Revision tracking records
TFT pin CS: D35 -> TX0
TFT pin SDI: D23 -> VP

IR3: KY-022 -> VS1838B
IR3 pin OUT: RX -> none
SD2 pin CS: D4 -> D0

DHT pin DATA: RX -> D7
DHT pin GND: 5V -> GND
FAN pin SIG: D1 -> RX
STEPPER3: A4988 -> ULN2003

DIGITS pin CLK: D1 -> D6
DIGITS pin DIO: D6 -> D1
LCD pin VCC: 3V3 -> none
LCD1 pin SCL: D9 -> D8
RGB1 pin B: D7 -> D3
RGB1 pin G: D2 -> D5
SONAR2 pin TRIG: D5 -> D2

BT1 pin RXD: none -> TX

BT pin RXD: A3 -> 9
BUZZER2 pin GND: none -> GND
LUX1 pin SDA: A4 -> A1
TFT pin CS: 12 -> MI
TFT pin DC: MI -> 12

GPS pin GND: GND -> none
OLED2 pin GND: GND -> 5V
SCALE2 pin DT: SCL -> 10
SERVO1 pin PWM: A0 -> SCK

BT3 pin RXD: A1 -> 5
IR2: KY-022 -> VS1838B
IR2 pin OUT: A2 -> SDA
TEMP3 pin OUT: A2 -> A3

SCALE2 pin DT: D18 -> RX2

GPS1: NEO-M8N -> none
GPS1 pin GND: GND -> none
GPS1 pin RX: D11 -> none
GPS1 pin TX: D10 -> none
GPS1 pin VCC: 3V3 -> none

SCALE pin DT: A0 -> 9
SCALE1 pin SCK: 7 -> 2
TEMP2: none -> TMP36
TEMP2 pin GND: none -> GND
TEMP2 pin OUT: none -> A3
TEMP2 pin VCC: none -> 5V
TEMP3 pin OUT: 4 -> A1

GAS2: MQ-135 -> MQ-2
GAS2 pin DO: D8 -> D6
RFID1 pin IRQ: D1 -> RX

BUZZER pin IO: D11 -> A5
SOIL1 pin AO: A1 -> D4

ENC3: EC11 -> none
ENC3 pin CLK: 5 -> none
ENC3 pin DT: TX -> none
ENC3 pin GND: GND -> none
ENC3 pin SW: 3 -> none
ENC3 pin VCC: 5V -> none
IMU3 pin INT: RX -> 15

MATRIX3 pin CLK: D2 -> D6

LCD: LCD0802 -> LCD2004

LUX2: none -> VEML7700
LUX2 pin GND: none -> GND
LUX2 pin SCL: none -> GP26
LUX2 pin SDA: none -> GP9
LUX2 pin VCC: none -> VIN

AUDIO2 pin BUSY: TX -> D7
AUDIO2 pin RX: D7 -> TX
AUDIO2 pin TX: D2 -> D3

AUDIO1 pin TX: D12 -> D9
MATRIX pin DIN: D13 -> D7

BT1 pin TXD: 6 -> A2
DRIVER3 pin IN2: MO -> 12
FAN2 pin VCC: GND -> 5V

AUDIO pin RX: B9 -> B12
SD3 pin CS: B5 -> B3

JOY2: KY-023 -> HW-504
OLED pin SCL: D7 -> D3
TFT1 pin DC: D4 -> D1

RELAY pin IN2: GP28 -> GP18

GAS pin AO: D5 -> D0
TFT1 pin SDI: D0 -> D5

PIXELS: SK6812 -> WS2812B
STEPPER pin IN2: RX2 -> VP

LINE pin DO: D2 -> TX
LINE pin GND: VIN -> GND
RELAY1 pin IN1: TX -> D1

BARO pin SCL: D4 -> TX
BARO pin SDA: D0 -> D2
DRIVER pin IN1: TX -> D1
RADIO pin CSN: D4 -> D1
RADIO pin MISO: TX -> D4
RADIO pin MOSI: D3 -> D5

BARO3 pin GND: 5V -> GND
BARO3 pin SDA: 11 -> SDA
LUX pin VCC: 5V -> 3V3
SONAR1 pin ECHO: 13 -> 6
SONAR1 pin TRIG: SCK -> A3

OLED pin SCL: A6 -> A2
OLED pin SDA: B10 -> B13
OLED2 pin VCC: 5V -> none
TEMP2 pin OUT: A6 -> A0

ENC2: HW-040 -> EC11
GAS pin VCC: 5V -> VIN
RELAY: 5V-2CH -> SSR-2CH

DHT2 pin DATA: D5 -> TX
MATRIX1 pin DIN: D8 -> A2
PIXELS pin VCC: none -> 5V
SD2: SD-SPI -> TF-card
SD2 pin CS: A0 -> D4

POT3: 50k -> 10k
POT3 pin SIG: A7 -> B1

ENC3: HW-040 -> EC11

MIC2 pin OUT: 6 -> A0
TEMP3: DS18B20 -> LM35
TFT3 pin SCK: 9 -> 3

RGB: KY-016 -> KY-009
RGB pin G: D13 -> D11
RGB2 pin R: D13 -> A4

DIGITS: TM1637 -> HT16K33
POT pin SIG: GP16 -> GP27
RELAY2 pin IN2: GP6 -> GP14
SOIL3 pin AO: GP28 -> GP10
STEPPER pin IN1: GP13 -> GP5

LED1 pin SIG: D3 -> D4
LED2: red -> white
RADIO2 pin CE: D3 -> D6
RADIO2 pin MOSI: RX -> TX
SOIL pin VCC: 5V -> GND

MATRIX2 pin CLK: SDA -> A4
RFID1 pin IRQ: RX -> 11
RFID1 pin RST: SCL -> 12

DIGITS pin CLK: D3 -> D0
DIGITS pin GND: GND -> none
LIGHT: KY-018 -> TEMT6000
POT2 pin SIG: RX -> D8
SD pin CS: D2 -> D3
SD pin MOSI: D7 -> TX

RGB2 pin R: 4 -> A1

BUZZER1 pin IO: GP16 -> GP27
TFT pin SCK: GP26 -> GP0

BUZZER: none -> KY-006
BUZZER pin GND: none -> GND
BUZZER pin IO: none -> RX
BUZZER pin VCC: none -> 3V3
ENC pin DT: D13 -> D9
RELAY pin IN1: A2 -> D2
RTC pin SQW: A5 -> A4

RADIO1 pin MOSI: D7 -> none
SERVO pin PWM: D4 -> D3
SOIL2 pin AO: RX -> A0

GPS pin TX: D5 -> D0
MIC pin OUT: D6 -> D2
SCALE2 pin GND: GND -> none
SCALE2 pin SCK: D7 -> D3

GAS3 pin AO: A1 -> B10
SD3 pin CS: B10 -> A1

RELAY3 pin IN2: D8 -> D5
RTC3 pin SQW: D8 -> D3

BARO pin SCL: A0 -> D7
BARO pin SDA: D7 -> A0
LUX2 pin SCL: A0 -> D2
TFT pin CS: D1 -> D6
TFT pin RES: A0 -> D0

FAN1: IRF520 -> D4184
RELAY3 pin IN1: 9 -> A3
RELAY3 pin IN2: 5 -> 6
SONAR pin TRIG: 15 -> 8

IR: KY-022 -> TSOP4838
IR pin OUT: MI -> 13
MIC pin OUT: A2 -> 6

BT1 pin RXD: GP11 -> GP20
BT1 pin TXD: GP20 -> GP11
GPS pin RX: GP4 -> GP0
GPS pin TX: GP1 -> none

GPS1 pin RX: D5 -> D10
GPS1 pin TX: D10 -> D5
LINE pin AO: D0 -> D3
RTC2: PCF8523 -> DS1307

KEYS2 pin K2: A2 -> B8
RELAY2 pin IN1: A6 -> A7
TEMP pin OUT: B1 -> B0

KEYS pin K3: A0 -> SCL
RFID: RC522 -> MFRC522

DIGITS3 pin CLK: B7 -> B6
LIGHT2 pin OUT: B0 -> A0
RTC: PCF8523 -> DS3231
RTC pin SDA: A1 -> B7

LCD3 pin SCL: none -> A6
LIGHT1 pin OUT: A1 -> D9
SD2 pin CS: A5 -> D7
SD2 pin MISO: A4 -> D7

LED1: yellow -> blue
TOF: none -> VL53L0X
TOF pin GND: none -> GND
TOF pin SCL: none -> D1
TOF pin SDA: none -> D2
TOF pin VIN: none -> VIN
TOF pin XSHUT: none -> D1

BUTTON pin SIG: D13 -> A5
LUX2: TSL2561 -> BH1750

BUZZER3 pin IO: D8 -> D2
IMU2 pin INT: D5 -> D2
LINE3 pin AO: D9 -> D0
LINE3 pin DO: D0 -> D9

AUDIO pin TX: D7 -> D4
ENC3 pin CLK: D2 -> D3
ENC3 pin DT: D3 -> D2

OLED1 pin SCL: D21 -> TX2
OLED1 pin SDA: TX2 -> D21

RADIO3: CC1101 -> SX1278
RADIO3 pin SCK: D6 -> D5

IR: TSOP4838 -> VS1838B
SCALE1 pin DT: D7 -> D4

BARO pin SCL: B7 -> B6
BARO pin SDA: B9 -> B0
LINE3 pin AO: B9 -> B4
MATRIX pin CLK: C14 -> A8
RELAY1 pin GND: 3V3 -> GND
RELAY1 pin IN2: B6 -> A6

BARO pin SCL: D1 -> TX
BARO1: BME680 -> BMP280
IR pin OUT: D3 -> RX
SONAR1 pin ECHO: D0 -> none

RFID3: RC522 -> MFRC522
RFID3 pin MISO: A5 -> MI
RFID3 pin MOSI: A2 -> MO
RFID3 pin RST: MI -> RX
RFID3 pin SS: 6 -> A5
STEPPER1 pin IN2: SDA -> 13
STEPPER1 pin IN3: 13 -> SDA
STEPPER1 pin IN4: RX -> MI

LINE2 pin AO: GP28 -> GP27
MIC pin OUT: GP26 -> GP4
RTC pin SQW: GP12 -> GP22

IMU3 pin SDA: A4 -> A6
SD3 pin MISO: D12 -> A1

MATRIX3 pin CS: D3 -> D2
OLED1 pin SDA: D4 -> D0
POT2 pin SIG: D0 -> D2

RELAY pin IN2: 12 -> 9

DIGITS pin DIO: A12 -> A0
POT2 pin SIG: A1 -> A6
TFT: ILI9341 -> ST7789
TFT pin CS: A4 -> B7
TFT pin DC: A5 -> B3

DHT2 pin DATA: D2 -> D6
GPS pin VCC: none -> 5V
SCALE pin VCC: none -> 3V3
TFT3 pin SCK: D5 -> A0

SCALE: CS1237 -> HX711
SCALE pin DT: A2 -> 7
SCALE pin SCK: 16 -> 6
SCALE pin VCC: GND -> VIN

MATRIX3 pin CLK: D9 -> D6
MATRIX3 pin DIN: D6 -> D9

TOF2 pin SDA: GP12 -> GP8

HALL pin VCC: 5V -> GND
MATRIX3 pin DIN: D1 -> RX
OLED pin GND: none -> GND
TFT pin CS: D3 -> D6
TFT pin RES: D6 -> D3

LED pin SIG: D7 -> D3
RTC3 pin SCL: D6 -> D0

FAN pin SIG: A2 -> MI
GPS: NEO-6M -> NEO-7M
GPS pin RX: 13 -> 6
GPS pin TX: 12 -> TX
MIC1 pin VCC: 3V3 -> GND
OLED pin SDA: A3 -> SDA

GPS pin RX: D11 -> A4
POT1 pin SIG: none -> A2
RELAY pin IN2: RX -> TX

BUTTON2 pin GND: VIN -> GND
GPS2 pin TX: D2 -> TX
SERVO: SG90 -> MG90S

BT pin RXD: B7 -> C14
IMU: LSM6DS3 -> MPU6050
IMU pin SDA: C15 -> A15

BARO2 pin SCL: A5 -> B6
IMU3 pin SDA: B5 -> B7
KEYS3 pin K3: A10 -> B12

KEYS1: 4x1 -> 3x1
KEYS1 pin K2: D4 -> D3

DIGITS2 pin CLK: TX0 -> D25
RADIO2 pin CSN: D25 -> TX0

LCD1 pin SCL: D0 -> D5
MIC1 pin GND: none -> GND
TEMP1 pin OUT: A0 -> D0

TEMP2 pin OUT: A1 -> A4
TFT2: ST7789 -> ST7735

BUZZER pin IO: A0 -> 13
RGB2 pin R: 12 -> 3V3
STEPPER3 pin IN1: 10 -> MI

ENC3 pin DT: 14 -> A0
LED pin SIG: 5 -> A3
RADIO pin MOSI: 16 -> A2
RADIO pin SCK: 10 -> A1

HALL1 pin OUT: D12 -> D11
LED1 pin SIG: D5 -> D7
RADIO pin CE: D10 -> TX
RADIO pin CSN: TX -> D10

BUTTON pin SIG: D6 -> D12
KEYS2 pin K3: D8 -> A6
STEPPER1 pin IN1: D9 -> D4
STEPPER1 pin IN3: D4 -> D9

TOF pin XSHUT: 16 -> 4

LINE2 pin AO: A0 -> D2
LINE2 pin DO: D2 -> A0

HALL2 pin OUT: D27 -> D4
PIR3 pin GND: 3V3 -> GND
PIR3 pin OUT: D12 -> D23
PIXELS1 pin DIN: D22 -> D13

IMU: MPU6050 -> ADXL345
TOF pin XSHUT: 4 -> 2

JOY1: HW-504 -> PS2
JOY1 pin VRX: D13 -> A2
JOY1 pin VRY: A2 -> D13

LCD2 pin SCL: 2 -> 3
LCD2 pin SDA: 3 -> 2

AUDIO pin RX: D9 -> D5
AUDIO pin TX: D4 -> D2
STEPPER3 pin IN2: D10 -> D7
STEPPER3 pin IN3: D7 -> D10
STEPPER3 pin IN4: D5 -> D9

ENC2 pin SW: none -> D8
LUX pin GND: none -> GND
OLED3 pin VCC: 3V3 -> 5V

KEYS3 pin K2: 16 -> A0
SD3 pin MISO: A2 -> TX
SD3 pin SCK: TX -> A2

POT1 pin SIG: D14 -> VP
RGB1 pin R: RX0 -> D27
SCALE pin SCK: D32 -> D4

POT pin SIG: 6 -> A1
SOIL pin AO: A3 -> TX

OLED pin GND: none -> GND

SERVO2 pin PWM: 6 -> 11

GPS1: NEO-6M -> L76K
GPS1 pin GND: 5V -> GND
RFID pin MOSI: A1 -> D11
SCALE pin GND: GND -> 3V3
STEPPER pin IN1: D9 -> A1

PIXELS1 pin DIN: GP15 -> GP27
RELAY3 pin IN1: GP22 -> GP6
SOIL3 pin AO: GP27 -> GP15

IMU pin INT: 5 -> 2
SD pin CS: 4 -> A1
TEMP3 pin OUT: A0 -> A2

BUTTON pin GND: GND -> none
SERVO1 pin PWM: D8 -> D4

> Try it:
Only the lines above starting at the line that holds "OLED pin SDA: A3 -> SDA" and ending at the line that holds "IMU3 pin SDA: B5 -> B7" are to be repeated, exactly and in full.

> Written answer:
OLED pin SDA: A3 -> SDA

GPS pin RX: D11 -> A4
POT1 pin SIG: none -> A2
RELAY pin IN2: RX -> TX

BUTTON2 pin GND: VIN -> GND
GPS2 pin TX: D2 -> TX
SERVO: SG90 -> MG90S

BT pin RXD: B7 -> C14
IMU: LSM6DS3 -> MPU6050
IMU pin SDA: C15 -> A15

BARO2 pin SCL: A5 -> B6
IMU3 pin SDA: B5 -> B7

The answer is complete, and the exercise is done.